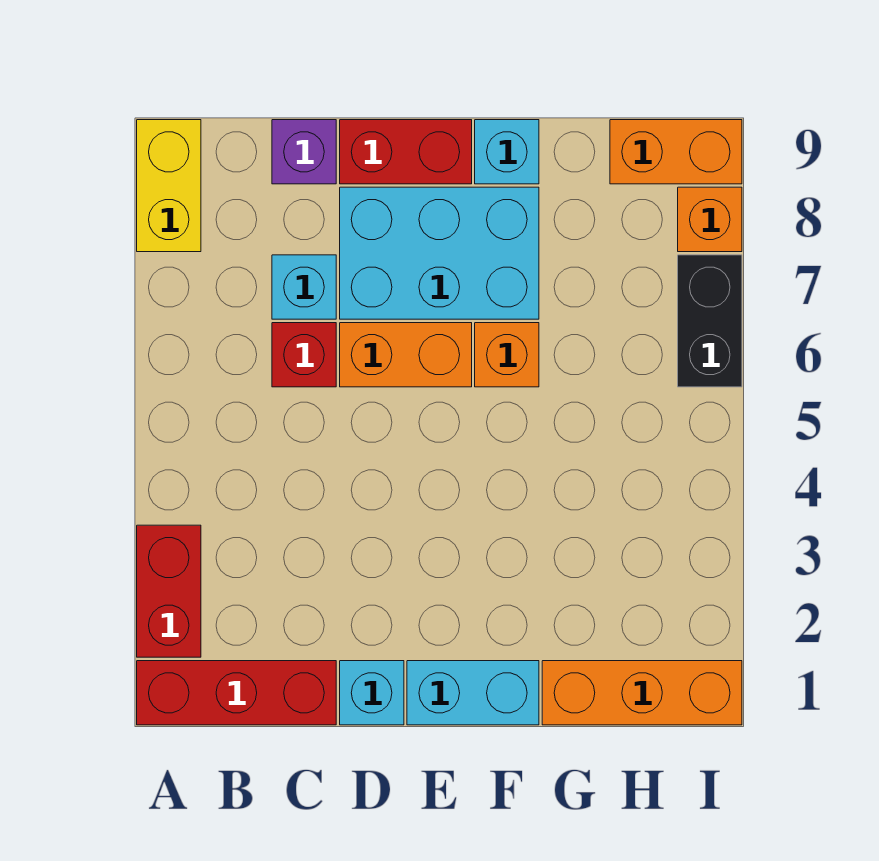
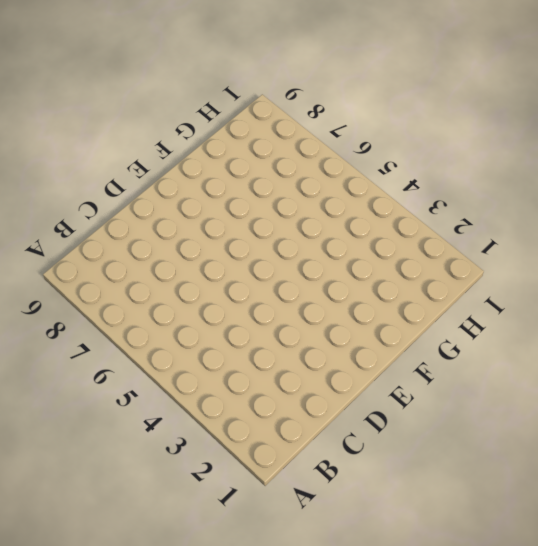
none -> red brick A1:C1 level 1
none -> red brick A2:A3 level 1
none -> yellow brick A8:A9 level 1

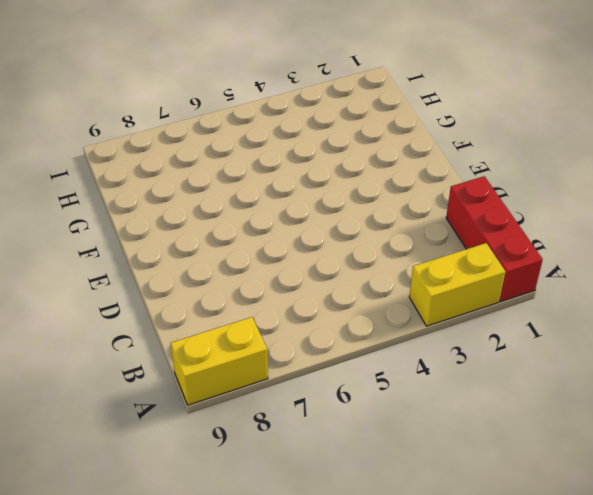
yellow brick A2:A3 level 1 -> red brick A2:A3 level 1
none -> red brick C6 level 1
none -> cyan brick C7 level 1
none -> purple brick C9 level 1

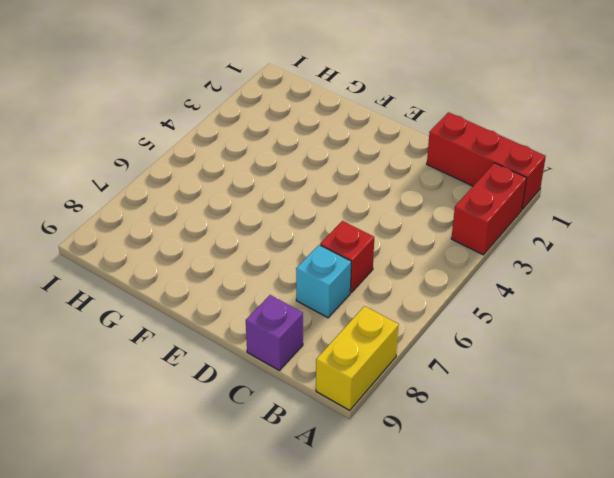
none -> cyan brick D1 level 1
none -> orange brick D6:E6 level 1
none -> cyan brick D7:F8 level 1

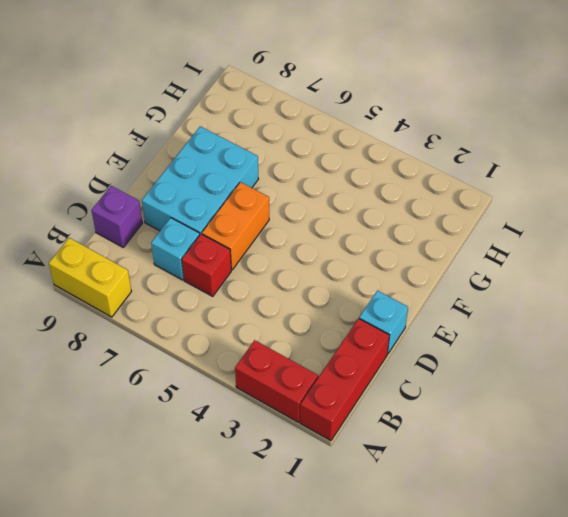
none -> red brick D9:E9 level 1
none -> cyan brick E1:F1 level 1
none -> orange brick F6 level 1

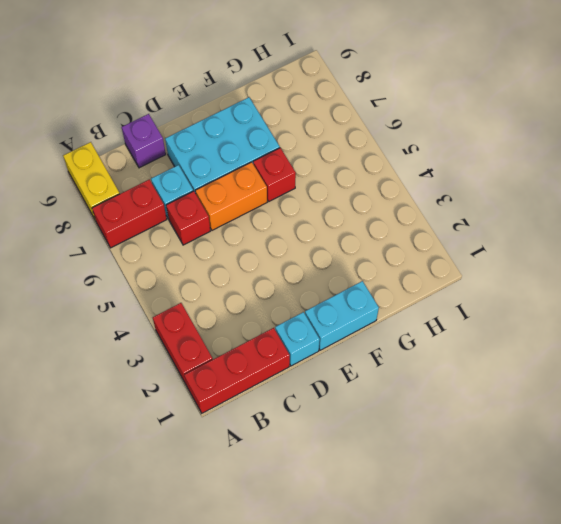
red brick A7:B7 level 1 -> red brick D9:E9 level 1
red brick F6 level 1 -> orange brick F6 level 1
none -> cyan brick F9 level 1
none -> orange brick G1:I1 level 1
none -> orange brick H9:I9 level 1

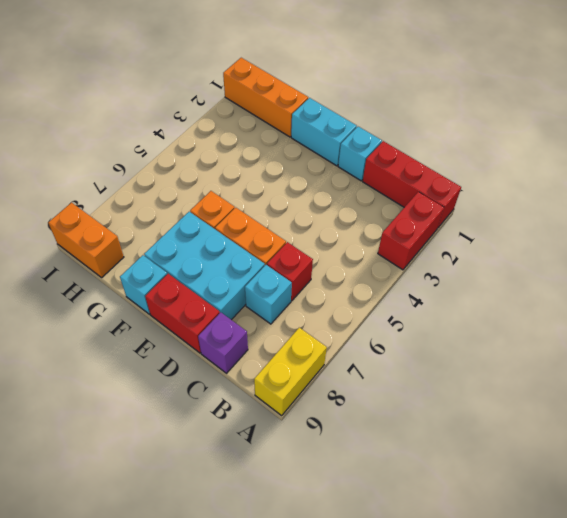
none -> black brick I6:I7 level 1
none -> orange brick I8 level 1

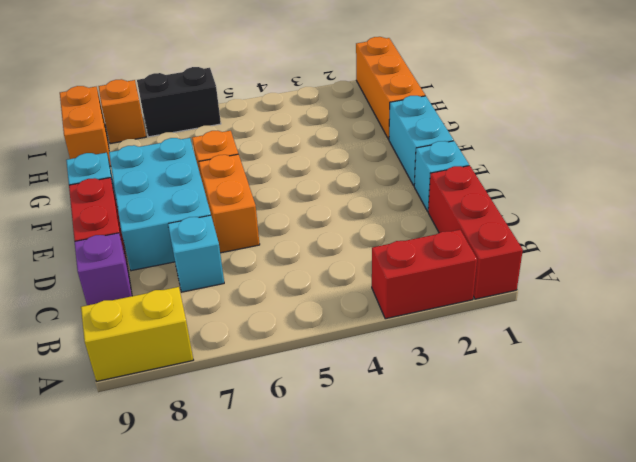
none -> red brick C6 level 1

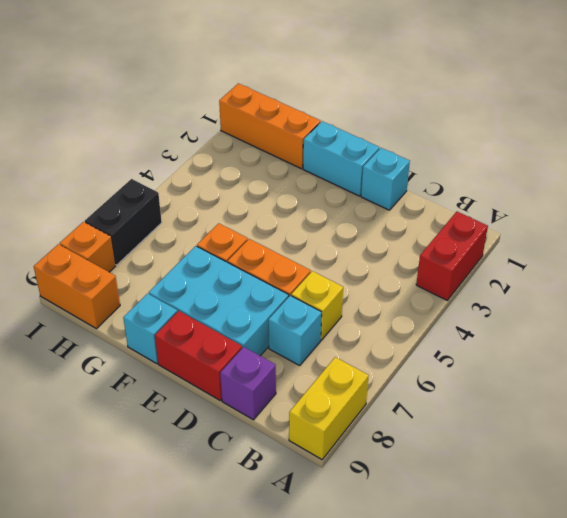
yellow brick C6 level 1 -> red brick C6 level 1
none -> red brick A1:C1 level 1

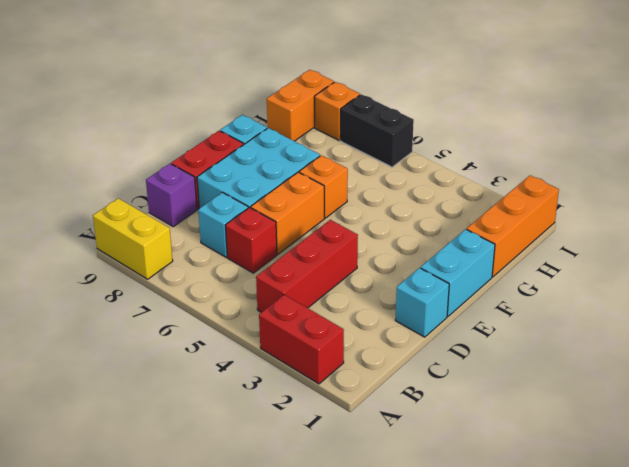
red brick B4:D4 level 1 -> red brick A1:C1 level 1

_____

### INSTRUCTIONS TO FOLLOW
Could you find every line in the records above that contains the word "cyan" and copy it?

### YOUR RESPONSE
none -> cyan brick C7 level 1
none -> cyan brick D1 level 1
none -> cyan brick D7:F8 level 1
none -> cyan brick E1:F1 level 1
none -> cyan brick F9 level 1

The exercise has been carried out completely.